■ **TO DO**:
Search the lines of the records for the word "NMOS", and copy every line that has it.

■ **Data records**:

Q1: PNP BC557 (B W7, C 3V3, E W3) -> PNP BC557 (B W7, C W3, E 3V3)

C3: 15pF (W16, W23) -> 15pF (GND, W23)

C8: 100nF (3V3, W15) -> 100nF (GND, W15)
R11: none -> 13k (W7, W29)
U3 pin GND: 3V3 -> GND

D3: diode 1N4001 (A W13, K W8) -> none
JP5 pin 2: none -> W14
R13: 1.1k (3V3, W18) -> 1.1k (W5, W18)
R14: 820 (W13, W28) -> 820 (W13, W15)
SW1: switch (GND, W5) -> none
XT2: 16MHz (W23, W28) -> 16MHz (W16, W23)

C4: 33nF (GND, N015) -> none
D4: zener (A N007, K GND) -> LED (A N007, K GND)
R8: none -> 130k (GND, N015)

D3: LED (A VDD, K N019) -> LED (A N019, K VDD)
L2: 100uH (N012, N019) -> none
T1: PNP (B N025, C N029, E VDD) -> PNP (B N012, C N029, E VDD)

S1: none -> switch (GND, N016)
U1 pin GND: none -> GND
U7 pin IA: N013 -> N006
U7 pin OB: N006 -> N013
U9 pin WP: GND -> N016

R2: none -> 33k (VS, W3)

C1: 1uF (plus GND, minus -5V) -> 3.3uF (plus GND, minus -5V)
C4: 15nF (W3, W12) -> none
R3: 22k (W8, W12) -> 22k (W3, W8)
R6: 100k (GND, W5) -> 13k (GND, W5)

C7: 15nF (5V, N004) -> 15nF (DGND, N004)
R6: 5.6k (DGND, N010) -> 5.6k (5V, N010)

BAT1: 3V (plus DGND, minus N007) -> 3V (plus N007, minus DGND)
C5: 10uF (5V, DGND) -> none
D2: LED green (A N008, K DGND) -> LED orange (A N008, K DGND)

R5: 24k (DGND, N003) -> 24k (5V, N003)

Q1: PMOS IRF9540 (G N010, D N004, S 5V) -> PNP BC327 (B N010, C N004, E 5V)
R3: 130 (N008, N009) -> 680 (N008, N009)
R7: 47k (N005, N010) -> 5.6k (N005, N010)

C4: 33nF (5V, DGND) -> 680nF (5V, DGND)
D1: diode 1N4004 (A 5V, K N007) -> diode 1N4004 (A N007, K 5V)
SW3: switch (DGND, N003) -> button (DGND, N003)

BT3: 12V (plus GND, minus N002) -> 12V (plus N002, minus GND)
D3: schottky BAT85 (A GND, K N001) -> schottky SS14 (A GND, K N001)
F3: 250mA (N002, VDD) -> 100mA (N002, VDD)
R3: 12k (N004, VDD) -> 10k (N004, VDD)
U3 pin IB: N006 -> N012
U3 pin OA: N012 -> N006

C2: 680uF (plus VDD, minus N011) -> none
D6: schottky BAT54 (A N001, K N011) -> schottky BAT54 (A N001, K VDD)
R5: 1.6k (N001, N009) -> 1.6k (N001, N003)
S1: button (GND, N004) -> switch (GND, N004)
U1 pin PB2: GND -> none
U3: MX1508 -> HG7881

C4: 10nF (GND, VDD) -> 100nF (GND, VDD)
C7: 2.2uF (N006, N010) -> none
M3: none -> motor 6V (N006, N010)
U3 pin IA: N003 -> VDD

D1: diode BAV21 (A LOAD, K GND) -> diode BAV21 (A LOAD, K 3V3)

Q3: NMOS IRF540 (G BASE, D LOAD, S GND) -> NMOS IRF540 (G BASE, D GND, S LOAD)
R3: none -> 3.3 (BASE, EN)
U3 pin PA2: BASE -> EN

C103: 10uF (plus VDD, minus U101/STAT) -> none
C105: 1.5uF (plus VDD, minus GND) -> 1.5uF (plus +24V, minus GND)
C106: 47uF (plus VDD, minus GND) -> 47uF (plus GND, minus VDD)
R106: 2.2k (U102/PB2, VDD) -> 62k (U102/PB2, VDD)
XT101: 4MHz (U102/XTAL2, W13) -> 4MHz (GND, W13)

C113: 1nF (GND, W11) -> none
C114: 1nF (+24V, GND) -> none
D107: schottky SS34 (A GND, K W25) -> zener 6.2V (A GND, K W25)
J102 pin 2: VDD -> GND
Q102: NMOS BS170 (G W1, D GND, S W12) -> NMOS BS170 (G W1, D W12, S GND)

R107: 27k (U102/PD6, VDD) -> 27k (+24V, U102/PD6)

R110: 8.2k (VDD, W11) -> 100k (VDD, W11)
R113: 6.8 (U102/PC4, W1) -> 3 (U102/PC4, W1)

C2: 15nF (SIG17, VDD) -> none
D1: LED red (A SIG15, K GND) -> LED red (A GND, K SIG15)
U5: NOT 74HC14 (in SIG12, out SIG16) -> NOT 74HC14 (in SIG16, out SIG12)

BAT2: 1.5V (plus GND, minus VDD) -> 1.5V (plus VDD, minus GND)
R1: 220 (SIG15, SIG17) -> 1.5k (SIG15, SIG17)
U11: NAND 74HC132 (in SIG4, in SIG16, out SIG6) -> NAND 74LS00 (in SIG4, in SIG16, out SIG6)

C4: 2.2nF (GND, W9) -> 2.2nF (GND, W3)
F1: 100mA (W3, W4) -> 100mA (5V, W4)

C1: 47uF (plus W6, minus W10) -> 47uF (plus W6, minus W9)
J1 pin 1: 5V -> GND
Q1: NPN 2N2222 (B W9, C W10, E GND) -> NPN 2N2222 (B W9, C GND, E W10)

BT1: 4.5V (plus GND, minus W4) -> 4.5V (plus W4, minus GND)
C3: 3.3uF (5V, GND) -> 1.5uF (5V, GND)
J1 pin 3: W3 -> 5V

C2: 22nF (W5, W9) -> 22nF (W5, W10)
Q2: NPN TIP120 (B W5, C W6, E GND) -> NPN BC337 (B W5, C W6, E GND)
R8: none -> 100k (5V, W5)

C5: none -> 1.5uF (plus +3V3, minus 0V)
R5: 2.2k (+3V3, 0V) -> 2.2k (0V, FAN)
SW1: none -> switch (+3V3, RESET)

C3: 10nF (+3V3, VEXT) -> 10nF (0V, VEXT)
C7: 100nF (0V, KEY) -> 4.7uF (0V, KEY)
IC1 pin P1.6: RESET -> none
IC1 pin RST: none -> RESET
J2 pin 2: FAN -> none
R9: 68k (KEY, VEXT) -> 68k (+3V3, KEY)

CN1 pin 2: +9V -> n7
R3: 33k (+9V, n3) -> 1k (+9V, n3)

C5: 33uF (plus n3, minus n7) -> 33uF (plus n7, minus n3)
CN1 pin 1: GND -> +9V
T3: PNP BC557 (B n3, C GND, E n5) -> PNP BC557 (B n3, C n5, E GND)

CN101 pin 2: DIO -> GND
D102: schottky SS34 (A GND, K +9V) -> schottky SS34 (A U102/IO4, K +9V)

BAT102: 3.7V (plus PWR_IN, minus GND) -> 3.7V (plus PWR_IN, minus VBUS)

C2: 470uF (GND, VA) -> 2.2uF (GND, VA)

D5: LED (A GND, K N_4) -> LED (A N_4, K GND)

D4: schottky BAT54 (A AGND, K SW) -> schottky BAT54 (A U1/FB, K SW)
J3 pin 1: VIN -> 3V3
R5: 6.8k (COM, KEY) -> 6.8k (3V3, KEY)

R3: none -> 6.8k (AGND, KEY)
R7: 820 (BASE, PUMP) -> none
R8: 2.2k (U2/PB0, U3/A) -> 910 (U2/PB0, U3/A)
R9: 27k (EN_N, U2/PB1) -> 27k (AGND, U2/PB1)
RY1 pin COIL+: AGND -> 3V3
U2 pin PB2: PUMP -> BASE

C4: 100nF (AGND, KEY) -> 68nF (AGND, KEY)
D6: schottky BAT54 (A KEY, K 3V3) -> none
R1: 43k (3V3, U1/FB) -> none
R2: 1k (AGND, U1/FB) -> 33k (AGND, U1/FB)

■ **YOUR SOLUTION**:
Q3: NMOS IRF540 (G BASE, D LOAD, S GND) -> NMOS IRF540 (G BASE, D GND, S LOAD)
Q102: NMOS BS170 (G W1, D GND, S W12) -> NMOS BS170 (G W1, D W12, S GND)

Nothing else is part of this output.